• **Instructions for the task**
Look through the records, and wherever the string "tower" turns up, copy out that line.

START Stored data

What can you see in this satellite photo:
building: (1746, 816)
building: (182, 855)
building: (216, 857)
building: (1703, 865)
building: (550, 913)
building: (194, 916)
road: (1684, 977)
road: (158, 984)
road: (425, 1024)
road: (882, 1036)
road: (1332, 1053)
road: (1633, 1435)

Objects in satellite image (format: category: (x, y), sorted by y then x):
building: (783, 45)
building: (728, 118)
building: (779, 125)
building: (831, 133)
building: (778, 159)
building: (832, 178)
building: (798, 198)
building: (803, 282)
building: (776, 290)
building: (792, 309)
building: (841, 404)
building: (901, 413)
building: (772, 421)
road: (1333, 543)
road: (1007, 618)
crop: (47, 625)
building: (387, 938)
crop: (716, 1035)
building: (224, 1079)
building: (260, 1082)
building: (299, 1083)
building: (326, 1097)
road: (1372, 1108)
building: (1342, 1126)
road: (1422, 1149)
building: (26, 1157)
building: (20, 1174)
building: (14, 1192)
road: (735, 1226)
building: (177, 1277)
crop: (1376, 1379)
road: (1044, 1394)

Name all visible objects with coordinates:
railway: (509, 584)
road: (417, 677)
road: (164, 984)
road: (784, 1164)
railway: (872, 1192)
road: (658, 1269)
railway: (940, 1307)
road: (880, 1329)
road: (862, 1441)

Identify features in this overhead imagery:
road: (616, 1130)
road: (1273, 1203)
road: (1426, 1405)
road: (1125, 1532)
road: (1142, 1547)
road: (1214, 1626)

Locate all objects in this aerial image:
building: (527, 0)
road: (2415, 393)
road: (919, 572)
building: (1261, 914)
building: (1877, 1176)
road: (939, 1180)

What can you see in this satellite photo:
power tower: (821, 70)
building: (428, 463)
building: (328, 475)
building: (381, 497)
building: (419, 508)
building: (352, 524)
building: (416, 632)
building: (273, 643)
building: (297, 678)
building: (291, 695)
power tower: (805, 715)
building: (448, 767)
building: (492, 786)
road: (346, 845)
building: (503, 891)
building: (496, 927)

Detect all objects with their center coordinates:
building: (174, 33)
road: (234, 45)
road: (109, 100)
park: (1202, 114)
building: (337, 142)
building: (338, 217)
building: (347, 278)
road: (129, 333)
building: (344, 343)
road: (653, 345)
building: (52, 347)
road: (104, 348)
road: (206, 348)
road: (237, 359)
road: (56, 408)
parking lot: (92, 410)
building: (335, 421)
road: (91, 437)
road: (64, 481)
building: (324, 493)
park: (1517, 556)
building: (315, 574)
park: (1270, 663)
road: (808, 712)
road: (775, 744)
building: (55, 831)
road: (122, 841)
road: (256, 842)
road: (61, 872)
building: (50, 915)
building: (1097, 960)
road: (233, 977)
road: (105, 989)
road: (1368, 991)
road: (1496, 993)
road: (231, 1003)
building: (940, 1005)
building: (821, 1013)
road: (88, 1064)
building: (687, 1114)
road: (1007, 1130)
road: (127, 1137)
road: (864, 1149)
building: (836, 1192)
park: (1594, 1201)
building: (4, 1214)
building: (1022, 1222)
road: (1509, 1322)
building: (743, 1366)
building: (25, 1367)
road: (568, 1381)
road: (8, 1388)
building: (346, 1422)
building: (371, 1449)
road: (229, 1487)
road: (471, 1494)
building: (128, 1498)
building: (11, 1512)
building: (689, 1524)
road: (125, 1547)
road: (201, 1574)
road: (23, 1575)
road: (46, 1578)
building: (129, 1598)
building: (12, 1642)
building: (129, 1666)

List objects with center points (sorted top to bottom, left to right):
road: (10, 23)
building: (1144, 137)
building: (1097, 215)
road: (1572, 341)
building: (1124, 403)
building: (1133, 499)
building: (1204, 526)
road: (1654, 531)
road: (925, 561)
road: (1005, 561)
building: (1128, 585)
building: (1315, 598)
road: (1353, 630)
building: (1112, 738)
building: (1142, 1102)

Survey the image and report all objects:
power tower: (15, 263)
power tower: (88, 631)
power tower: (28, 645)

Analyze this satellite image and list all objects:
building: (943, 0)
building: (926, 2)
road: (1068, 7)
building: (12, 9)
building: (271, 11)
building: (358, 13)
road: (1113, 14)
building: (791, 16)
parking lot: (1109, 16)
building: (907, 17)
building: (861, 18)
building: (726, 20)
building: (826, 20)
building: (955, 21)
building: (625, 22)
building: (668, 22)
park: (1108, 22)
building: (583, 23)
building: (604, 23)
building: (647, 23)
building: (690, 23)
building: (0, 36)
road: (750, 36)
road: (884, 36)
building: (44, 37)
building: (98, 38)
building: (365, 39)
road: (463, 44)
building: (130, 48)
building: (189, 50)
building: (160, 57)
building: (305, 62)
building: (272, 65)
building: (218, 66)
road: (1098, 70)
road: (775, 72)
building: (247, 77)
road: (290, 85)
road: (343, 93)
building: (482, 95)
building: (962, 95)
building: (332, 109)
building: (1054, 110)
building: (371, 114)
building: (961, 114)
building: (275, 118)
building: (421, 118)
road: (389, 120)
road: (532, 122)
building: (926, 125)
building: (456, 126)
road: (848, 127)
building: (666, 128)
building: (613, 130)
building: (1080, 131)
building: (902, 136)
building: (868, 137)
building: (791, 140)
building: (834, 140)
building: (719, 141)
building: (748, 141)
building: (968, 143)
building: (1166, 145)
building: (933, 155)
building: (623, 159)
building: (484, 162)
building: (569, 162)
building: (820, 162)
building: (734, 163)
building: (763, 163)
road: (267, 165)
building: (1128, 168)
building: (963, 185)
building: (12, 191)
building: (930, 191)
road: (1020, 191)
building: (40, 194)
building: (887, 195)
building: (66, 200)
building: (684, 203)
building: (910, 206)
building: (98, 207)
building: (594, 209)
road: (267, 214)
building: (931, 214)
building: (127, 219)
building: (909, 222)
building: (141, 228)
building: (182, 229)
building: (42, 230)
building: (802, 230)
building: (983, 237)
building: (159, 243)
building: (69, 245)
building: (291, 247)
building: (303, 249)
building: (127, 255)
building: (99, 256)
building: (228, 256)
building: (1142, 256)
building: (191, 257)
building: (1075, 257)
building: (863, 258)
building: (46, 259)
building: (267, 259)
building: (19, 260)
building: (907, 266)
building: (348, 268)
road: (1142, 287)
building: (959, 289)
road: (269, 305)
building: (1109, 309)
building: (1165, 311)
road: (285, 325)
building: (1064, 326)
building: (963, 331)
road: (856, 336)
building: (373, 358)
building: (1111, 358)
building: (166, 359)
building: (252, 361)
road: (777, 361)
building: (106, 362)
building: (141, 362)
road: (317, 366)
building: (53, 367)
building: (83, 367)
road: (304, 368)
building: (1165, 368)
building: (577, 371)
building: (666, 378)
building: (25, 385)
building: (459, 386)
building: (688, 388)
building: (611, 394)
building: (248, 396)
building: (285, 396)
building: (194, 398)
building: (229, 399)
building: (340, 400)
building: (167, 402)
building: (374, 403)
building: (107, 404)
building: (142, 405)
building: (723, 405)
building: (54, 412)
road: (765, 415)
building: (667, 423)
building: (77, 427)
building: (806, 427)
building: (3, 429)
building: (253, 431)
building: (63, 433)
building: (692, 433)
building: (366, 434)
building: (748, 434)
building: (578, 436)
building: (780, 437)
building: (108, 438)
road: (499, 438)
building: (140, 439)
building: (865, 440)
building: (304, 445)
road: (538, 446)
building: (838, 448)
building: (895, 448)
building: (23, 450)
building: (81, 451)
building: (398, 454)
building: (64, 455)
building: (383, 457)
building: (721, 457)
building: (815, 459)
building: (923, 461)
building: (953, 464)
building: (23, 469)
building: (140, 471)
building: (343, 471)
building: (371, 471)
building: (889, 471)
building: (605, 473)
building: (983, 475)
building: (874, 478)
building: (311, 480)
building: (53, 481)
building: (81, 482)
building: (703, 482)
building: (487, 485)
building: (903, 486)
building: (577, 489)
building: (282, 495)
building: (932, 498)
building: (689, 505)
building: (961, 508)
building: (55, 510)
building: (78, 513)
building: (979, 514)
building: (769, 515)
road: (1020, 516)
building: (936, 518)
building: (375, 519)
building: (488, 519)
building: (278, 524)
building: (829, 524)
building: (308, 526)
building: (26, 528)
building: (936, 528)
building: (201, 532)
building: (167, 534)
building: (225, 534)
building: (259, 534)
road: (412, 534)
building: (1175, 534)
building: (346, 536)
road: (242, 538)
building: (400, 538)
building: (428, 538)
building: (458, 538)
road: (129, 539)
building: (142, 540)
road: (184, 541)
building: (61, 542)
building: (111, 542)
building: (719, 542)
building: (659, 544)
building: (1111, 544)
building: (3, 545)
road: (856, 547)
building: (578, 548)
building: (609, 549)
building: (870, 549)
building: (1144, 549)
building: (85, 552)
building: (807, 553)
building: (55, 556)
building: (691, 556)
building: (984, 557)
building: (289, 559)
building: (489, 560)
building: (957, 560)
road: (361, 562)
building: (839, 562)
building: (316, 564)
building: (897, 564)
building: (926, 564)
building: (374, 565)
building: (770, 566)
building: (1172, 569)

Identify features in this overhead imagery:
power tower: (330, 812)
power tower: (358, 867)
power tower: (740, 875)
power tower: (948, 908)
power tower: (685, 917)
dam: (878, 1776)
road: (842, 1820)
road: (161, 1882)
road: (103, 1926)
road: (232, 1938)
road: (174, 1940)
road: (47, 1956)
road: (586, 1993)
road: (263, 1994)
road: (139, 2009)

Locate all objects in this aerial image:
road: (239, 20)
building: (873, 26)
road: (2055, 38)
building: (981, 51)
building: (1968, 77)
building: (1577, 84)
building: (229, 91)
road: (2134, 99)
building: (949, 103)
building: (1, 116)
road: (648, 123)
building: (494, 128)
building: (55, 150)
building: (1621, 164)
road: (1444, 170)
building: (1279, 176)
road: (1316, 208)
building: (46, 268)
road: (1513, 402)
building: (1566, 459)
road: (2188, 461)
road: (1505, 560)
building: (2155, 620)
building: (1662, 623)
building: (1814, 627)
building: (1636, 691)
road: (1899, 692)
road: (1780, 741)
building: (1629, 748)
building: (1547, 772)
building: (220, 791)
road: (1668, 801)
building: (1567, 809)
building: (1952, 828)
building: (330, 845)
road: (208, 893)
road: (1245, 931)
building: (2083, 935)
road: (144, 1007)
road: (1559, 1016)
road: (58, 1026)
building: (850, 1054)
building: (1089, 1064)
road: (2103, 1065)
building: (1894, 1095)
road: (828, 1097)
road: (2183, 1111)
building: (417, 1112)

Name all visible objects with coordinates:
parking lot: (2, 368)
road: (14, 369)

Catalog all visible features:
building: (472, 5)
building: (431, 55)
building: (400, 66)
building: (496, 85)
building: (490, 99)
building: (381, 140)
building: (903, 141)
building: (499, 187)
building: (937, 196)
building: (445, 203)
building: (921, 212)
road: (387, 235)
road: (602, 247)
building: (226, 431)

END Stored data

• **Completed task**
power tower: (821, 70)
power tower: (805, 715)
power tower: (15, 263)
power tower: (88, 631)
power tower: (28, 645)
power tower: (330, 812)
power tower: (358, 867)
power tower: (740, 875)
power tower: (948, 908)
power tower: (685, 917)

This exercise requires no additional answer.